* _Task goal_: Starting at the line that contains "yellow tile D9", print each line exactly through the end of the listing. Skip any pictures and add nothing.

* _Provided records_:
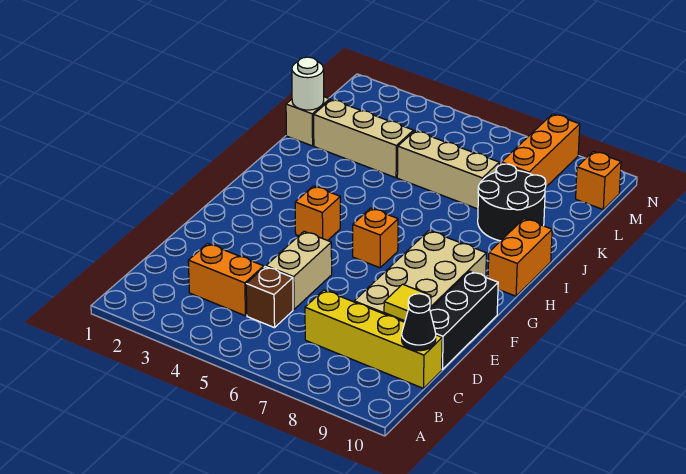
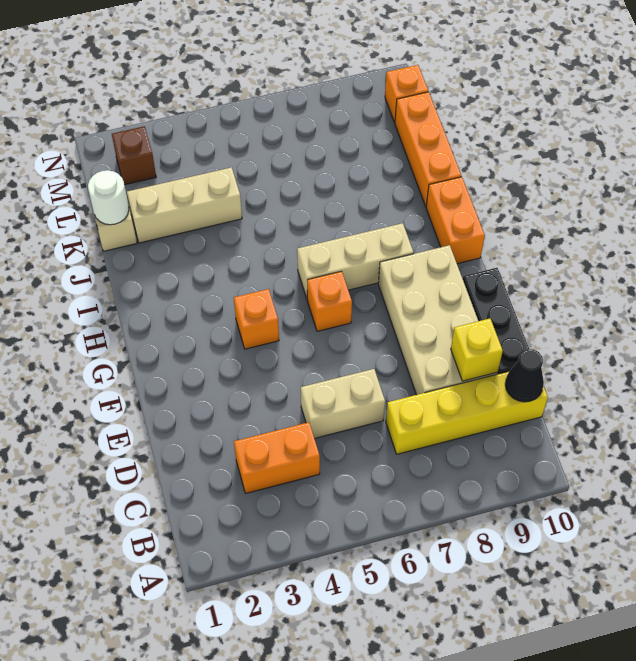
brown brick C5 level 1 -> brown brick M2 level 1
tan brick D5:E5 level 1 -> tan brick D5:D6 level 1
yellow tile D9 level 2 -> yellow brick D9 level 2
black round brick J8:K9 level 1 -> none
tan brick K5:K7 level 1 -> tan brick H6:H8 level 1
orange brick L8:N8 level 1 -> orange brick J10:L10 level 1

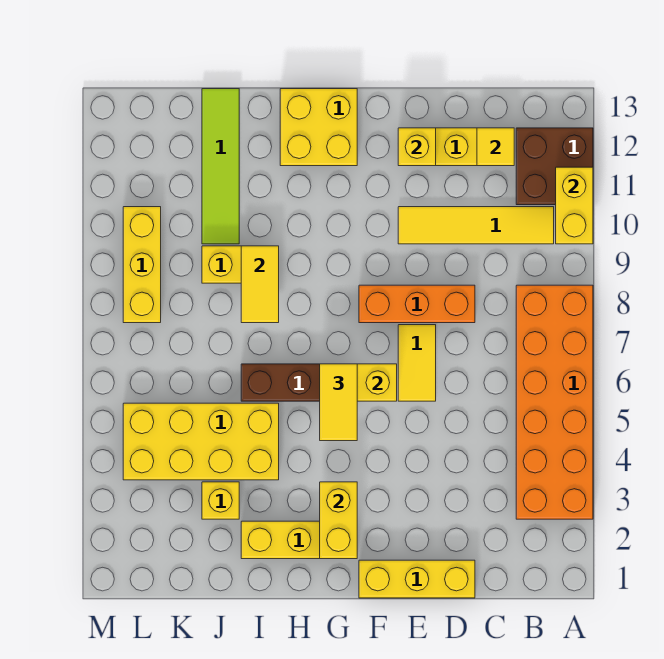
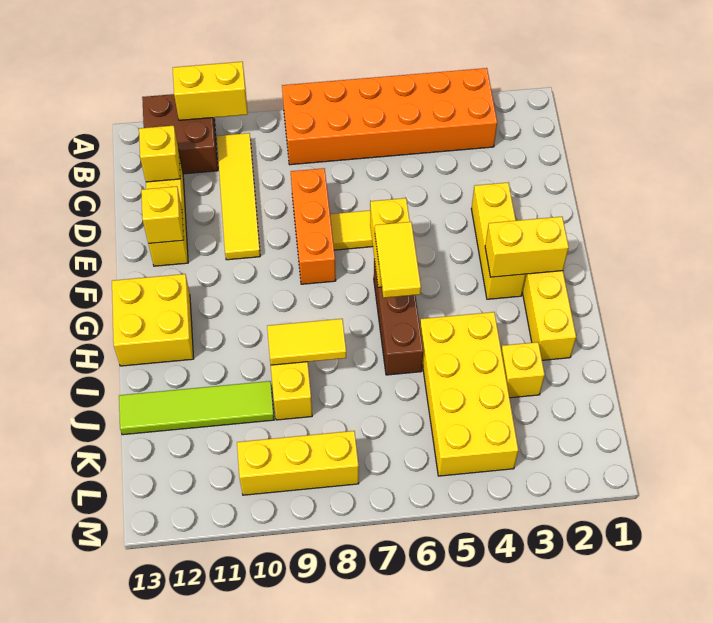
yellow tile C12 level 2 -> yellow brick C12 level 2
yellow brick D1:F1 level 1 -> yellow brick E3:G3 level 1
yellow tile G5:G6 level 3 -> yellow tile G6:H6 level 3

* _Answer section_:
yellow tile D9 level 2 -> yellow brick D9 level 2
black round brick J8:K9 level 1 -> none
tan brick K5:K7 level 1 -> tan brick H6:H8 level 1
orange brick L8:N8 level 1 -> orange brick J10:L10 level 1

yellow tile C12 level 2 -> yellow brick C12 level 2
yellow brick D1:F1 level 1 -> yellow brick E3:G3 level 1
yellow tile G5:G6 level 3 -> yellow tile G6:H6 level 3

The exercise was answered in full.